◆ Exercise prompt
Reproduce each line of the entries that carries "yellow".

--

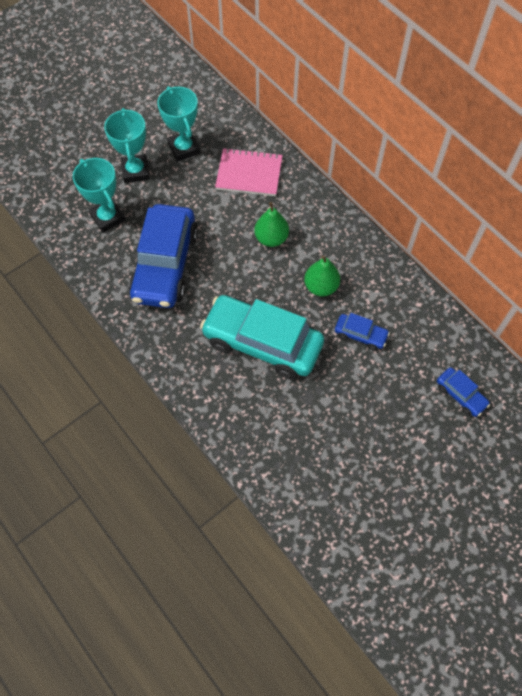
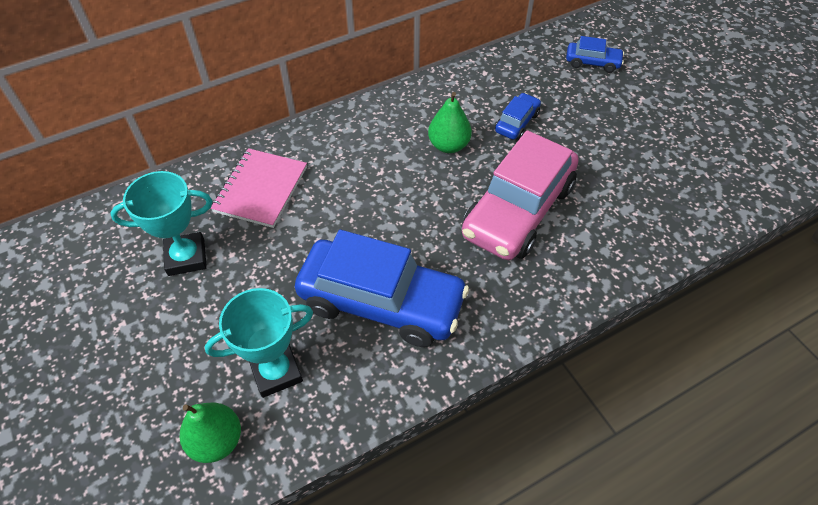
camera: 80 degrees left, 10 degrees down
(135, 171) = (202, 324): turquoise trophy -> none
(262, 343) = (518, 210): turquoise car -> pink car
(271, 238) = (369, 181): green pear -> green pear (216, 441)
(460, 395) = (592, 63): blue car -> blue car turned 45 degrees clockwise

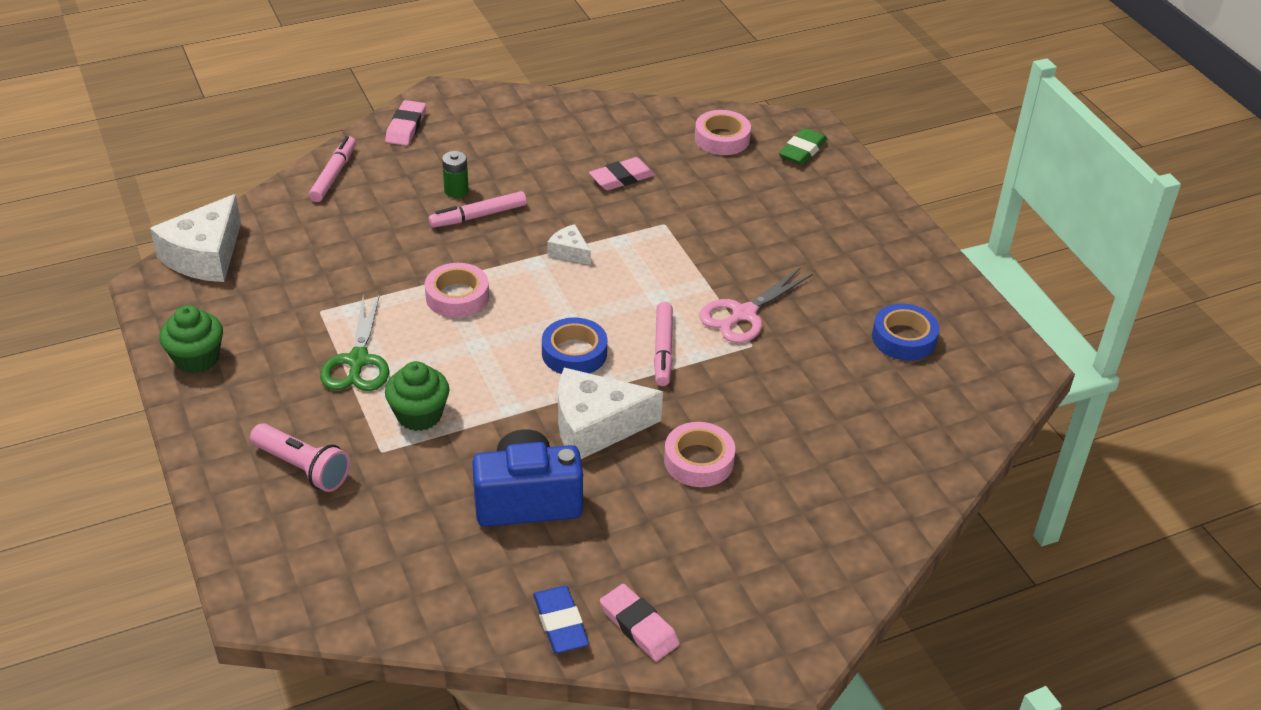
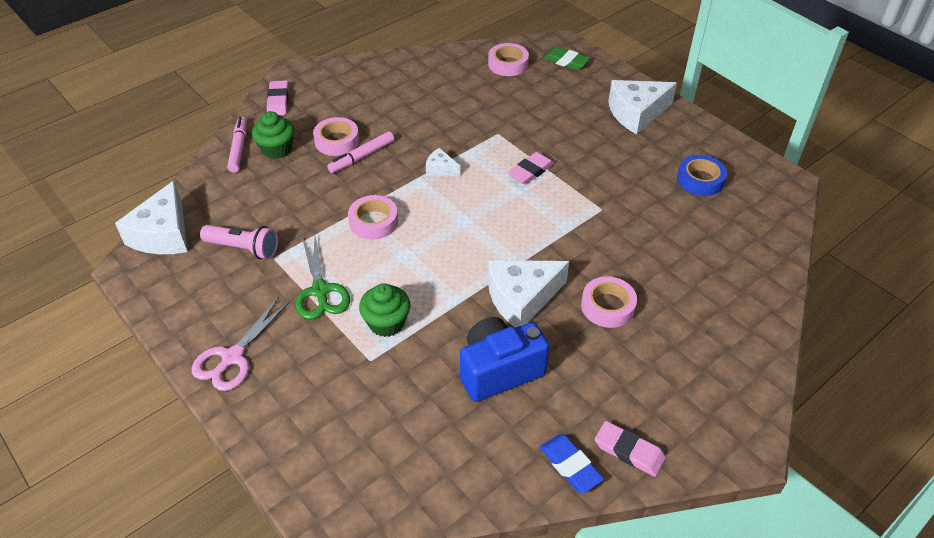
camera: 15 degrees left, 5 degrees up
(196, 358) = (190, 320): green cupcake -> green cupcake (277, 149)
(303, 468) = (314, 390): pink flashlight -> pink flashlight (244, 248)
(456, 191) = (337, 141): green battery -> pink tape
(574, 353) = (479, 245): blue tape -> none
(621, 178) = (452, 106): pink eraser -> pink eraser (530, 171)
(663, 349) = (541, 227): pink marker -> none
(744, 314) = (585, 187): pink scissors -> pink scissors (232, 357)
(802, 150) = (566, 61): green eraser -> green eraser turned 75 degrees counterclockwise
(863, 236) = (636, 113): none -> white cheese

--

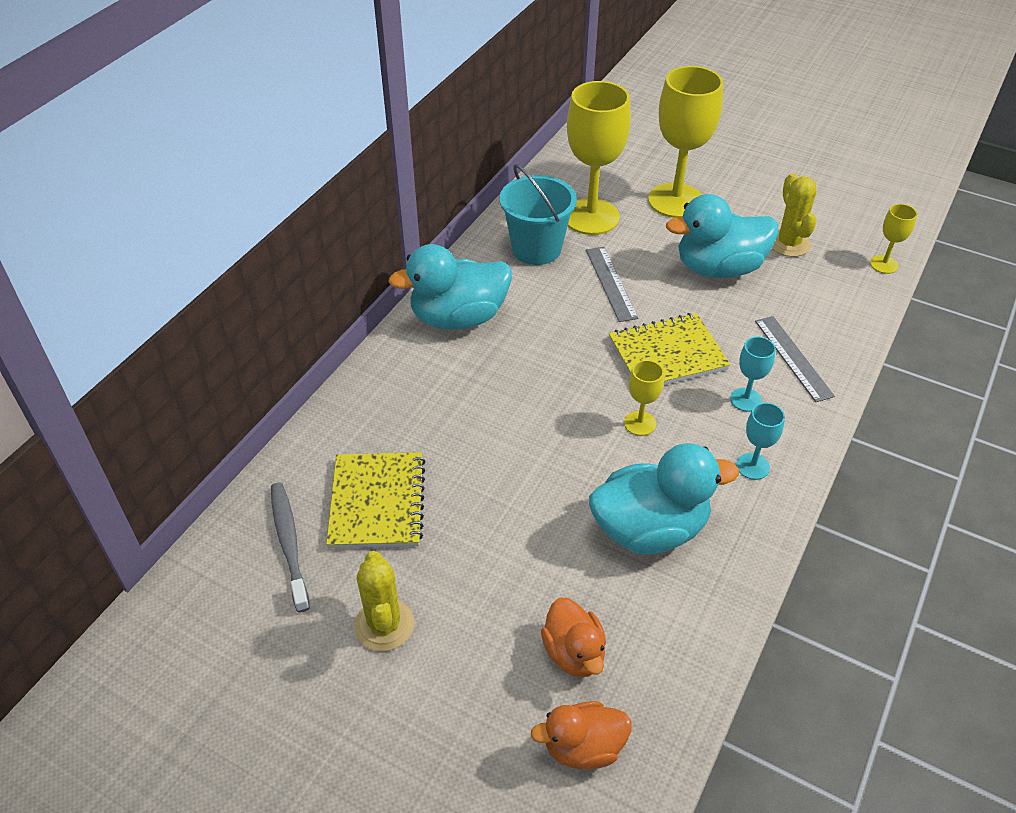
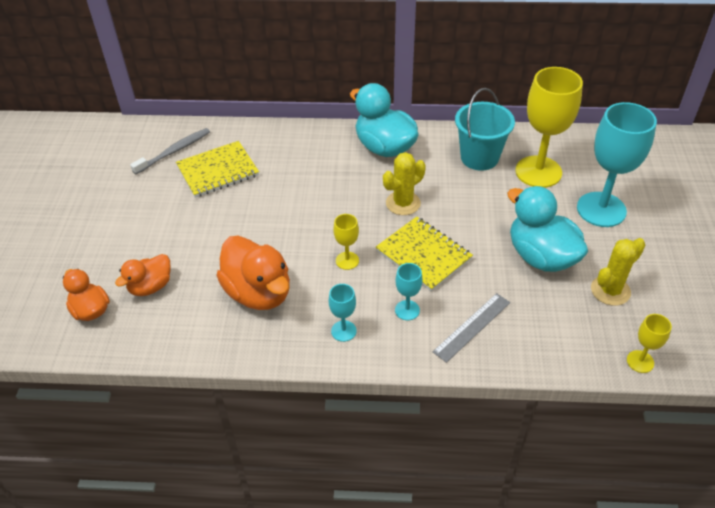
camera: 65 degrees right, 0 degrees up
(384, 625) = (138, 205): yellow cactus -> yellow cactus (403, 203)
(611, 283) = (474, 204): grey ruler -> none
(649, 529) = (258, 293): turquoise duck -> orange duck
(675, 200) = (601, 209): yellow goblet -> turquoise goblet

--

◆ The completed task
(384, 625) = (138, 205): yellow cactus -> yellow cactus (403, 203)
(675, 200) = (601, 209): yellow goblet -> turquoise goblet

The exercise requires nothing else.